> Excerpted records
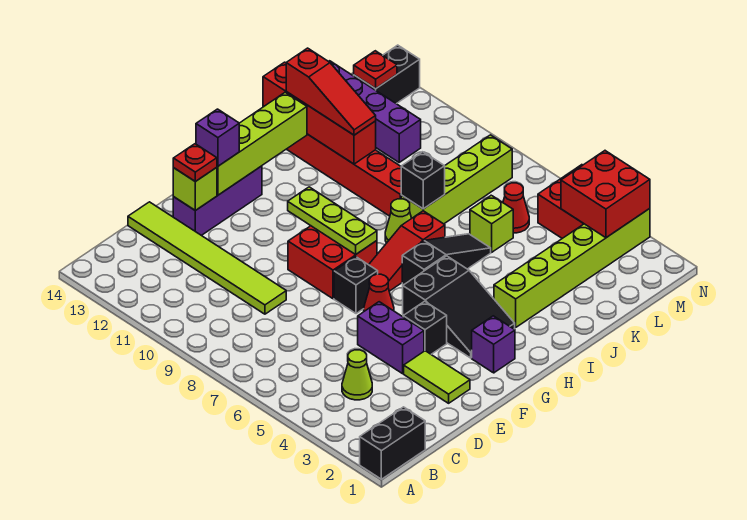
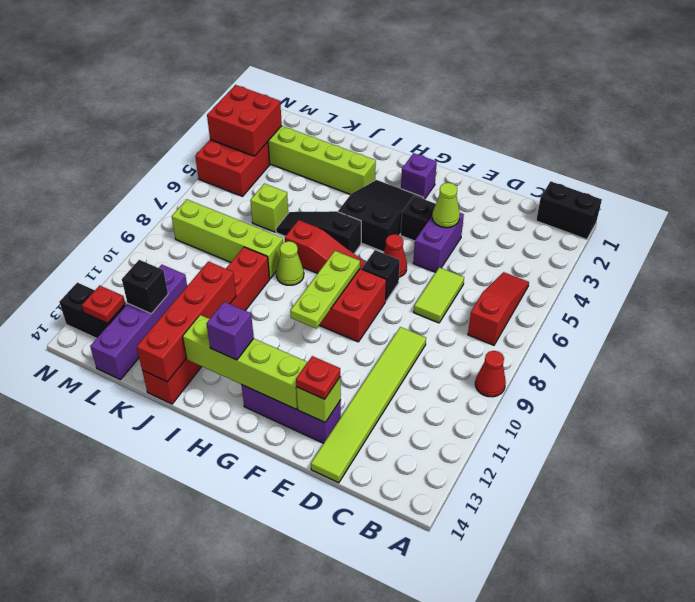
lime cone C4 level 1 -> lime cone E4 level 2
lime tile E2:E3 level 1 -> lime tile D6:D7 level 1
purple brick F13 level 3 -> purple brick H13 level 3
black brick J8 level 2 -> black brick L12 level 2
red slope J11:J13 level 3 top 13 -> red slope B5:B7 level 1 top 7
red cone L6 level 1 -> red cone A9 level 1

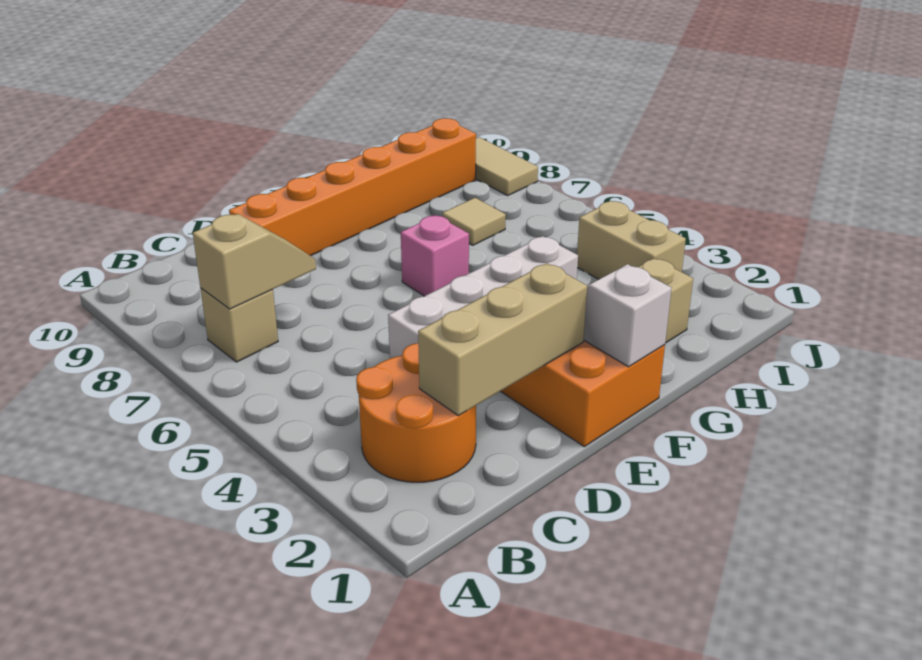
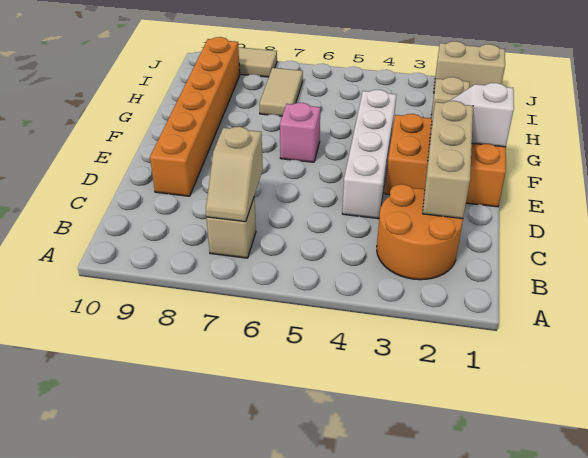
tan slope B7:C7 level 2 top B -> tan slope B7:C7 level 2 top C
tan tile H7 level 1 -> tan tile H7:I7 level 1
tan brick I3:I4 level 1 -> tan brick J1:J2 level 1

> What the exercise asks
Do not include the images; transcribe the rest of the listing exactly.

> Reply to the task
lime cone C4 level 1 -> lime cone E4 level 2
lime tile E2:E3 level 1 -> lime tile D6:D7 level 1
purple brick F13 level 3 -> purple brick H13 level 3
black brick J8 level 2 -> black brick L12 level 2
red slope J11:J13 level 3 top 13 -> red slope B5:B7 level 1 top 7
red cone L6 level 1 -> red cone A9 level 1

tan slope B7:C7 level 2 top B -> tan slope B7:C7 level 2 top C
tan tile H7 level 1 -> tan tile H7:I7 level 1
tan brick I3:I4 level 1 -> tan brick J1:J2 level 1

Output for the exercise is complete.